Task requirements - Please repeat the records below exactly, from the first line through the line containing "green cutting board: 15 -> 14", and nothing more.

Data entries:

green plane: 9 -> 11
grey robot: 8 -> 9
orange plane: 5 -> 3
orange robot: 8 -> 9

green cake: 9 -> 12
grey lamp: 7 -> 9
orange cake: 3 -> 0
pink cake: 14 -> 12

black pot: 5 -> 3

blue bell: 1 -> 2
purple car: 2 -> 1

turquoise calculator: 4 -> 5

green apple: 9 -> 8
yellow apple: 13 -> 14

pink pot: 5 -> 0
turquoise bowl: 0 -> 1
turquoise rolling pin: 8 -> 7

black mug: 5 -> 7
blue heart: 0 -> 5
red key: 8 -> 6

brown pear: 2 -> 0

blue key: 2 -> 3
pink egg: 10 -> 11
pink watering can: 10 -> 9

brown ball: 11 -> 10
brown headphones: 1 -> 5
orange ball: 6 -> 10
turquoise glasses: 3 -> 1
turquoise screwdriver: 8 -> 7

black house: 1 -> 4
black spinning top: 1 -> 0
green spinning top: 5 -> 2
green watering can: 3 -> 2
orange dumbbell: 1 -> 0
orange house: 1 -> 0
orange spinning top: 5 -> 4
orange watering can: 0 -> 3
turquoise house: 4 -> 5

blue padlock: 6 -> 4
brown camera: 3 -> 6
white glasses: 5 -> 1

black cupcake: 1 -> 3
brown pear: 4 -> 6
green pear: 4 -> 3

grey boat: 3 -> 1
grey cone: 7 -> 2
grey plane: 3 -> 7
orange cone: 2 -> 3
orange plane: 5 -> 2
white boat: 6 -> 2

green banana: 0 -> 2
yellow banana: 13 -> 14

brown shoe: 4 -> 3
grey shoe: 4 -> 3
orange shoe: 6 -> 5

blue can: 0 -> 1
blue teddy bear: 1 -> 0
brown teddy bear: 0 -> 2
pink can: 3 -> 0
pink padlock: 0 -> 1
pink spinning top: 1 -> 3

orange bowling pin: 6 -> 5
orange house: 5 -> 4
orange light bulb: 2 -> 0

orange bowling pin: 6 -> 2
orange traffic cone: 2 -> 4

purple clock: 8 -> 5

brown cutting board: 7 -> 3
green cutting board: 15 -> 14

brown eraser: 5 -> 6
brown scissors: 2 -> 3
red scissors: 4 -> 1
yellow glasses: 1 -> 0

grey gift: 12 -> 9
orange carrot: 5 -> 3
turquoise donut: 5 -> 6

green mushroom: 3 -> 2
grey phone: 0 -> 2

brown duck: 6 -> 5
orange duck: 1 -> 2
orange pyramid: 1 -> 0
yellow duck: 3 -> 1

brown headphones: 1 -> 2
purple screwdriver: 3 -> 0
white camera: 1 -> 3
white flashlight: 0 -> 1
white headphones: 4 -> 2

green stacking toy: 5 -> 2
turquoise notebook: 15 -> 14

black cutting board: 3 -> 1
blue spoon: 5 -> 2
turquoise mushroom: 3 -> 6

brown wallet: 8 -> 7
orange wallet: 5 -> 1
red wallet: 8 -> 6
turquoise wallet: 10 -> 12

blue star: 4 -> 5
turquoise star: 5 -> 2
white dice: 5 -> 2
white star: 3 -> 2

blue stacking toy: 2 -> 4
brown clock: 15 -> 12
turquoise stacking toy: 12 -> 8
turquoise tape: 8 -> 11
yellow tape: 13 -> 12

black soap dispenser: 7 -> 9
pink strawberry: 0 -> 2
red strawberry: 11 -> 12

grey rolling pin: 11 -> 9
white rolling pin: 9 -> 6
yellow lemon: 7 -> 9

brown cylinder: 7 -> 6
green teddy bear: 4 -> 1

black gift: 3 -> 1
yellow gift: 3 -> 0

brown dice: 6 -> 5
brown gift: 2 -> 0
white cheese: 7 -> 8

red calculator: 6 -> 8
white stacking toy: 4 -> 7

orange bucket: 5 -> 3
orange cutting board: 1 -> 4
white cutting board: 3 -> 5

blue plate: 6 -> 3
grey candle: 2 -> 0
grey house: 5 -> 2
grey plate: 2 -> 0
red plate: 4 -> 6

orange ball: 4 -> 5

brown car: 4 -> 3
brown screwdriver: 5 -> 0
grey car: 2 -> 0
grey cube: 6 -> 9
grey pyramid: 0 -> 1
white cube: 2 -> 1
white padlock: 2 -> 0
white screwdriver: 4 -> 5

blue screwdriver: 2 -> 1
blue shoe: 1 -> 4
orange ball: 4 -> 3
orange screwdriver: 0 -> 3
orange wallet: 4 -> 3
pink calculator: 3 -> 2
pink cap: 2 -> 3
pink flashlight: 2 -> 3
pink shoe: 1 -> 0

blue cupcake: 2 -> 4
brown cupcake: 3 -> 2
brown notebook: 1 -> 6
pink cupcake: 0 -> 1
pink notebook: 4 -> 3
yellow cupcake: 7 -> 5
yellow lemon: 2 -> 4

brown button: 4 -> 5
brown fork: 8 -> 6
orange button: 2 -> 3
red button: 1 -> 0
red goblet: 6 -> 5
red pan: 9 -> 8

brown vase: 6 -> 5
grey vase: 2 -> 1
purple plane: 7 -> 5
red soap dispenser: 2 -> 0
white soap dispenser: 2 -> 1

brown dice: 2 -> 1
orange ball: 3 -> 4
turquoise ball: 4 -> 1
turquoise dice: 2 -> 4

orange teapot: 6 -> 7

Answer for the task -
green plane: 9 -> 11
grey robot: 8 -> 9
orange plane: 5 -> 3
orange robot: 8 -> 9

green cake: 9 -> 12
grey lamp: 7 -> 9
orange cake: 3 -> 0
pink cake: 14 -> 12

black pot: 5 -> 3

blue bell: 1 -> 2
purple car: 2 -> 1

turquoise calculator: 4 -> 5

green apple: 9 -> 8
yellow apple: 13 -> 14

pink pot: 5 -> 0
turquoise bowl: 0 -> 1
turquoise rolling pin: 8 -> 7

black mug: 5 -> 7
blue heart: 0 -> 5
red key: 8 -> 6

brown pear: 2 -> 0

blue key: 2 -> 3
pink egg: 10 -> 11
pink watering can: 10 -> 9

brown ball: 11 -> 10
brown headphones: 1 -> 5
orange ball: 6 -> 10
turquoise glasses: 3 -> 1
turquoise screwdriver: 8 -> 7

black house: 1 -> 4
black spinning top: 1 -> 0
green spinning top: 5 -> 2
green watering can: 3 -> 2
orange dumbbell: 1 -> 0
orange house: 1 -> 0
orange spinning top: 5 -> 4
orange watering can: 0 -> 3
turquoise house: 4 -> 5

blue padlock: 6 -> 4
brown camera: 3 -> 6
white glasses: 5 -> 1

black cupcake: 1 -> 3
brown pear: 4 -> 6
green pear: 4 -> 3

grey boat: 3 -> 1
grey cone: 7 -> 2
grey plane: 3 -> 7
orange cone: 2 -> 3
orange plane: 5 -> 2
white boat: 6 -> 2

green banana: 0 -> 2
yellow banana: 13 -> 14

brown shoe: 4 -> 3
grey shoe: 4 -> 3
orange shoe: 6 -> 5

blue can: 0 -> 1
blue teddy bear: 1 -> 0
brown teddy bear: 0 -> 2
pink can: 3 -> 0
pink padlock: 0 -> 1
pink spinning top: 1 -> 3

orange bowling pin: 6 -> 5
orange house: 5 -> 4
orange light bulb: 2 -> 0

orange bowling pin: 6 -> 2
orange traffic cone: 2 -> 4

purple clock: 8 -> 5

brown cutting board: 7 -> 3
green cutting board: 15 -> 14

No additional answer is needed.